◆ Your instructions:
Scan the records below for the line with "pink fork [501,163,608,212]" and the line with "orange soap dispenser", and retype that range exactly, both ends included, pictures excepted.

◆ Data for the task:
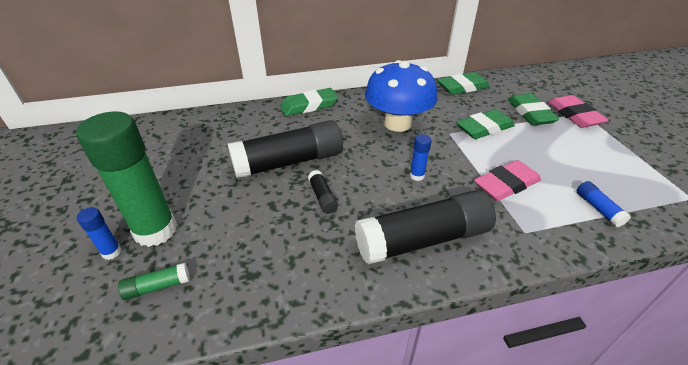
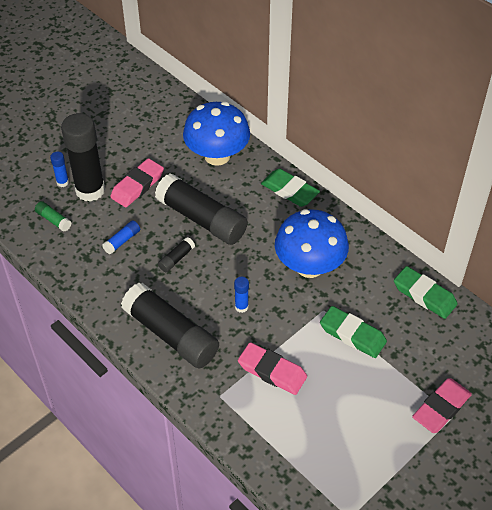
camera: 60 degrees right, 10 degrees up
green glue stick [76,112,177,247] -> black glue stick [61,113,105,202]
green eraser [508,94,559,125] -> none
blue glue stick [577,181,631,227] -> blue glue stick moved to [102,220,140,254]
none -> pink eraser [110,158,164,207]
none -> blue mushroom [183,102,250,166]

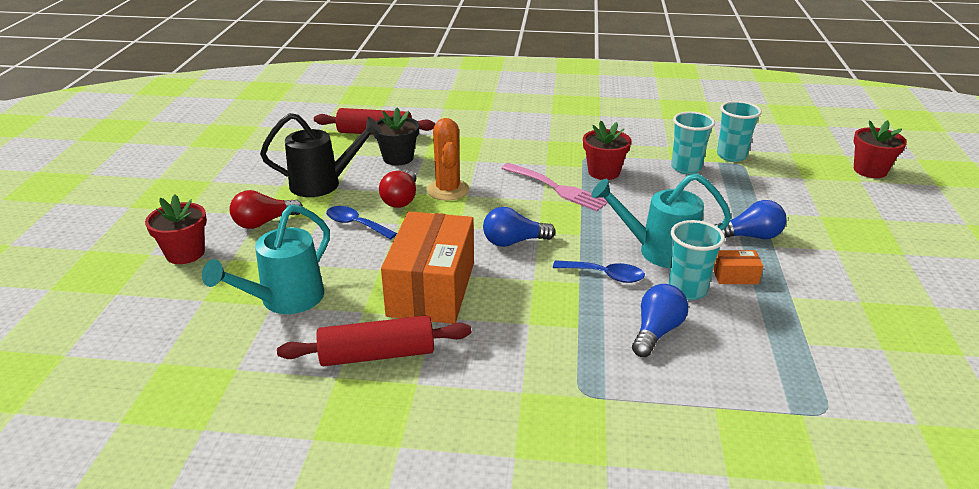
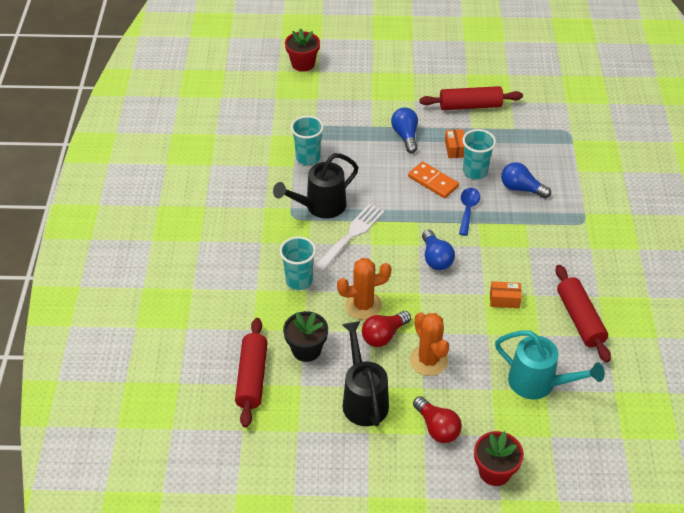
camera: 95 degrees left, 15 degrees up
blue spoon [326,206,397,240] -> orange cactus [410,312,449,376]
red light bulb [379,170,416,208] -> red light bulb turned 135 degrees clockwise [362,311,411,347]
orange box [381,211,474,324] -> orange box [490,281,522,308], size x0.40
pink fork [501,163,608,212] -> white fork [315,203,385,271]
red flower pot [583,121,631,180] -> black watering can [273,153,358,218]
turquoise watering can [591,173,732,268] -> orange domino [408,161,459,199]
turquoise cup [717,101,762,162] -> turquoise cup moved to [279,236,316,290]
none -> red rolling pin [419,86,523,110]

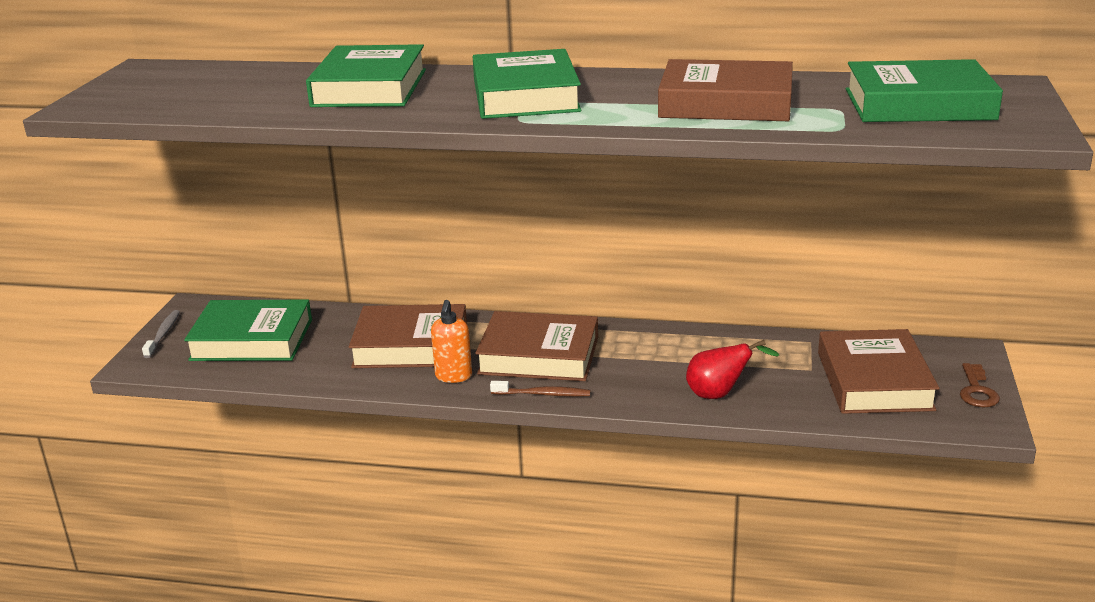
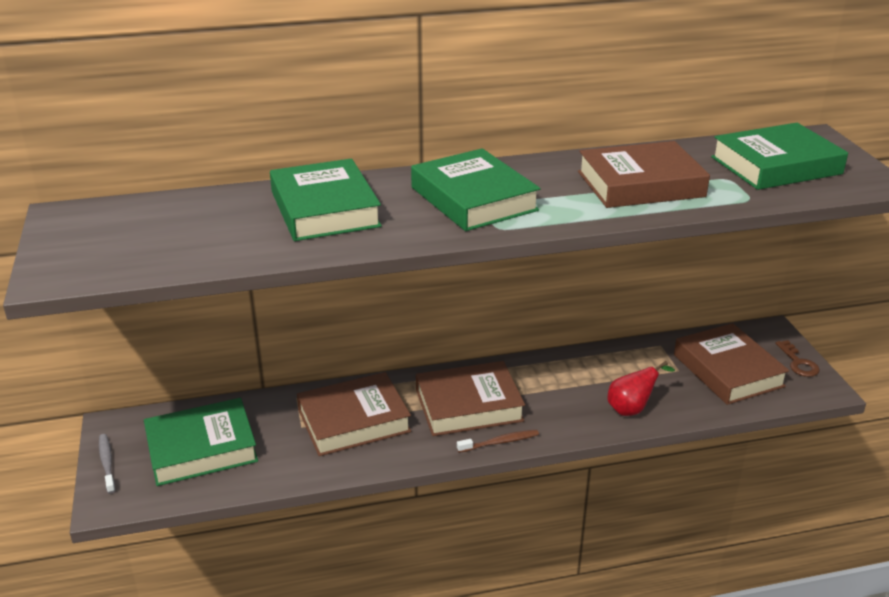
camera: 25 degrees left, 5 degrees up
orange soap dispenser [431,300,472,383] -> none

--

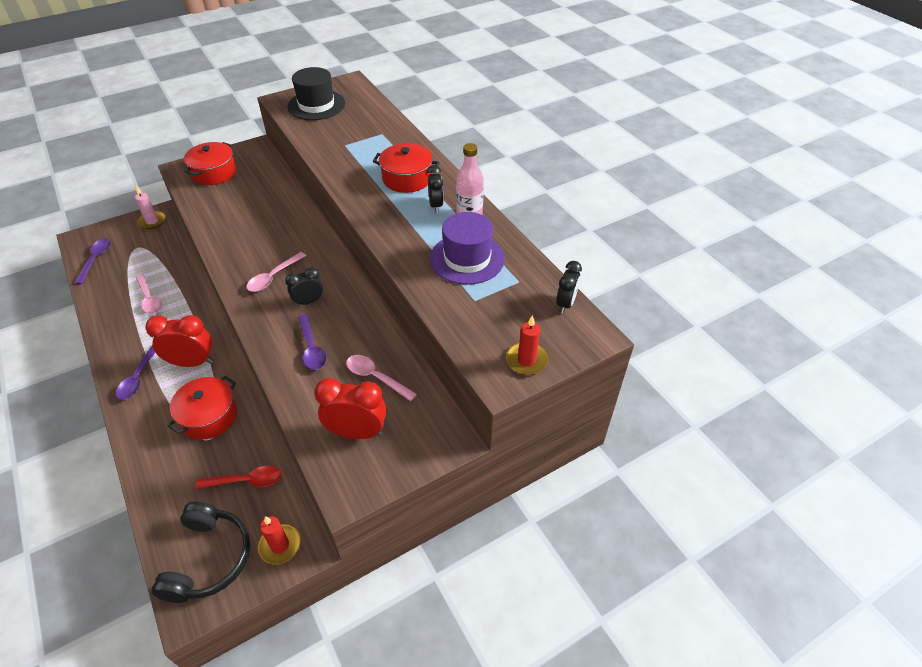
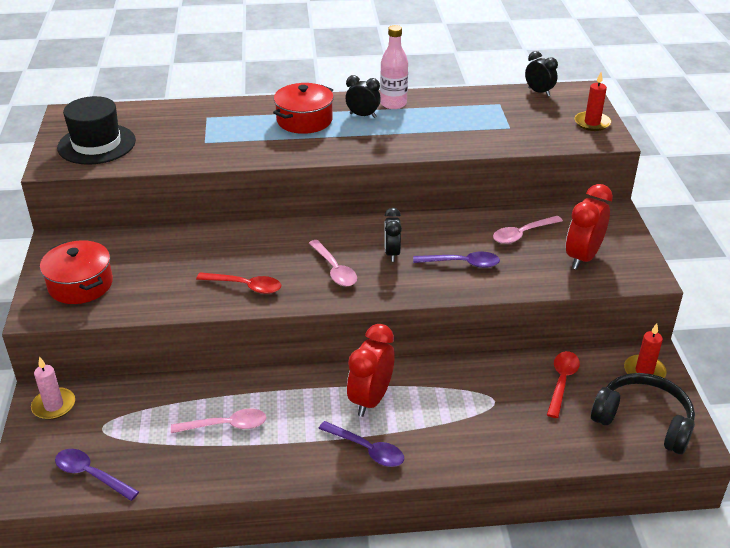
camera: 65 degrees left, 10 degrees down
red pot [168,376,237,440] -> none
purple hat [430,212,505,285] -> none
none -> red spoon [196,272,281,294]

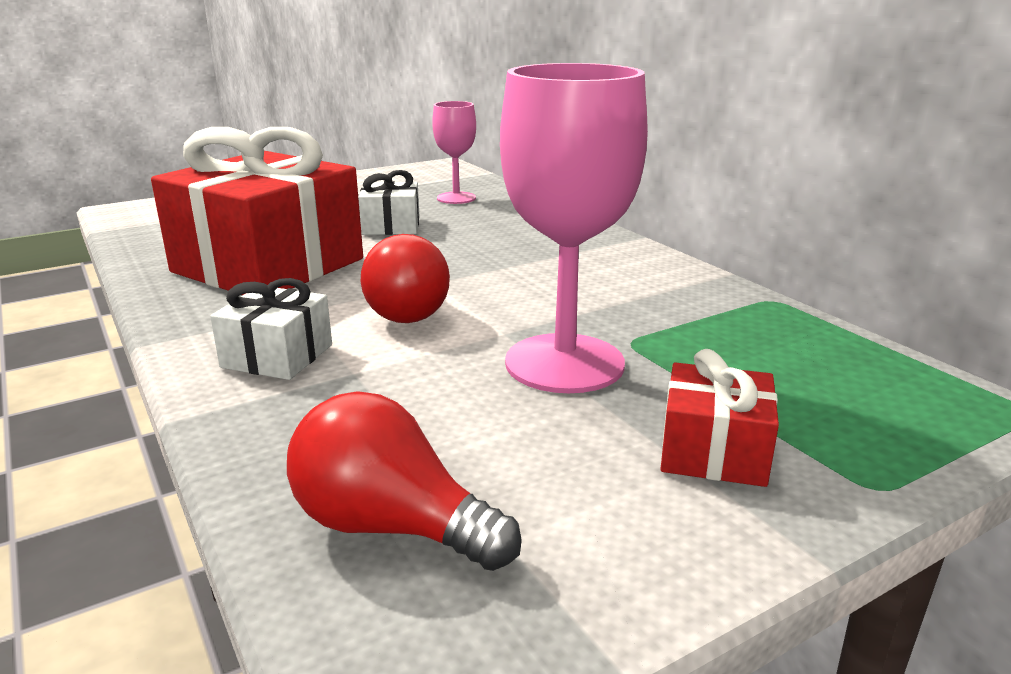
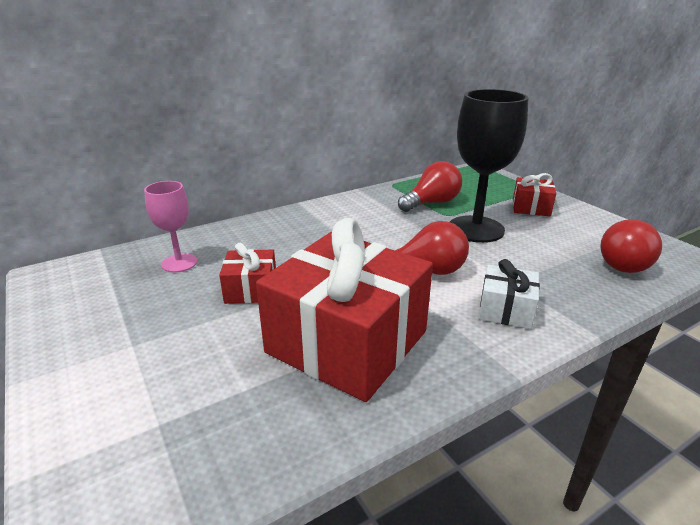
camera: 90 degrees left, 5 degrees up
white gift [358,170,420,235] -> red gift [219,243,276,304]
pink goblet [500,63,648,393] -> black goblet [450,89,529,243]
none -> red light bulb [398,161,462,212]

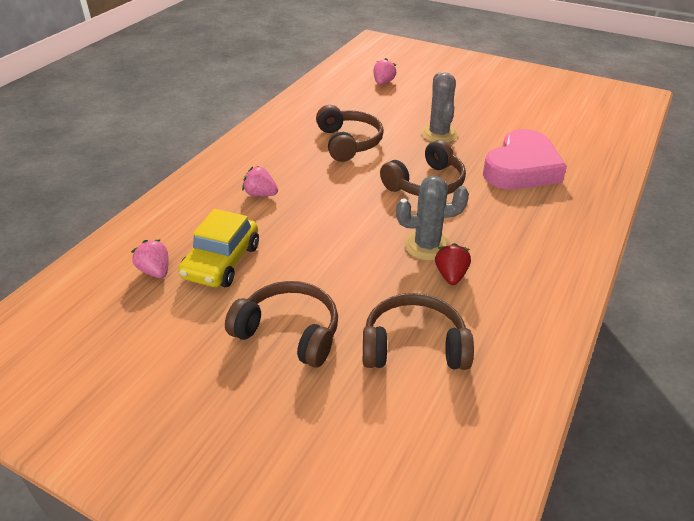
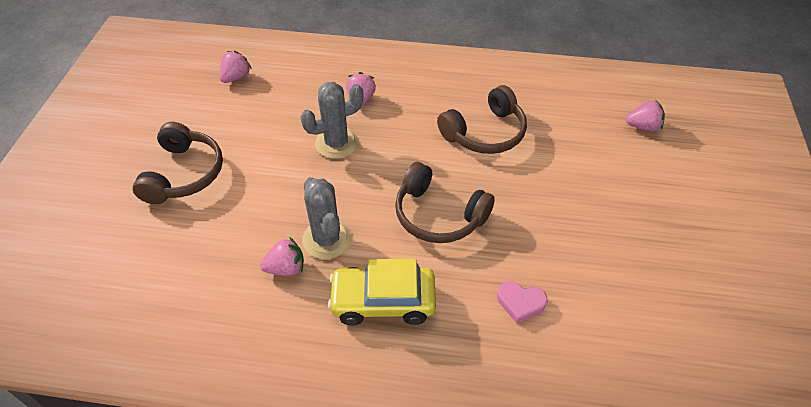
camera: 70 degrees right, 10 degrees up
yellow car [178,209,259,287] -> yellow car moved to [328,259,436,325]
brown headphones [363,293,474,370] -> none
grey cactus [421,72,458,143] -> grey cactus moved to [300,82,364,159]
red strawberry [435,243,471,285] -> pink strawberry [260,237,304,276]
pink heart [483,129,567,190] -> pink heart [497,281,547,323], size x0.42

◆ Answer for this exercise:
pink fork [501,163,608,212] -> white fork [315,203,385,271]
red flower pot [583,121,631,180] -> black watering can [273,153,358,218]
turquoise watering can [591,173,732,268] -> orange domino [408,161,459,199]
turquoise cup [717,101,762,162] -> turquoise cup moved to [279,236,316,290]
none -> red rolling pin [419,86,523,110]

camera: 25 degrees left, 5 degrees up
orange soap dispenser [431,300,472,383] -> none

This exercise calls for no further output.